THE TASK =
Would you write out the lines from the one containing "(255, 222) = (428, 144): white" to the end of the records below, exactly and in full, please?

Object transformation records =
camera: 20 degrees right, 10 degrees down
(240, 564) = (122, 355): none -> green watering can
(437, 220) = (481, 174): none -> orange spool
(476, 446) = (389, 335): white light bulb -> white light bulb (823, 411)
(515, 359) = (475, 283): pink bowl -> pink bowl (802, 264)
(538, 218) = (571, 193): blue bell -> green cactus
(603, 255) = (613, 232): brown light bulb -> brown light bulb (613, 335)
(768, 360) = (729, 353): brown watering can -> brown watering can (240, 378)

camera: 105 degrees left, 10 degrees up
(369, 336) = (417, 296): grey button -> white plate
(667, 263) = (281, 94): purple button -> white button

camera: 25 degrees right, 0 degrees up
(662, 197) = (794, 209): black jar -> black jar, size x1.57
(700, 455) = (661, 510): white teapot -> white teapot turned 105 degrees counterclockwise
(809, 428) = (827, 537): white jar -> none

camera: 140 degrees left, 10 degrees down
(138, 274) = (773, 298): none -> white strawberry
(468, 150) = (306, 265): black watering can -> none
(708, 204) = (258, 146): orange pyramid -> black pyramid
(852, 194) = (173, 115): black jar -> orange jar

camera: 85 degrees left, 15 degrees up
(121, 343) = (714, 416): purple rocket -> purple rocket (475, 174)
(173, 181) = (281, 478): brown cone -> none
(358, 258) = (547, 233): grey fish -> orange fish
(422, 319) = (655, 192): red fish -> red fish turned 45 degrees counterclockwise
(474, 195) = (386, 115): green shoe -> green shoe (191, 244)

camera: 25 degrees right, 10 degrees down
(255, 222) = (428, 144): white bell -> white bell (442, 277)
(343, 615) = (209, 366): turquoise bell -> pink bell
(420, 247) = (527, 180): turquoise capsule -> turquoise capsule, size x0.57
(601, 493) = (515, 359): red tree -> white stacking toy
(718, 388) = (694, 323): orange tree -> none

ANSWER SPACE =
(255, 222) = (428, 144): white bell -> white bell (442, 277)
(343, 615) = (209, 366): turquoise bell -> pink bell
(420, 247) = (527, 180): turquoise capsule -> turquoise capsule, size x0.57
(601, 493) = (515, 359): red tree -> white stacking toy
(718, 388) = (694, 323): orange tree -> none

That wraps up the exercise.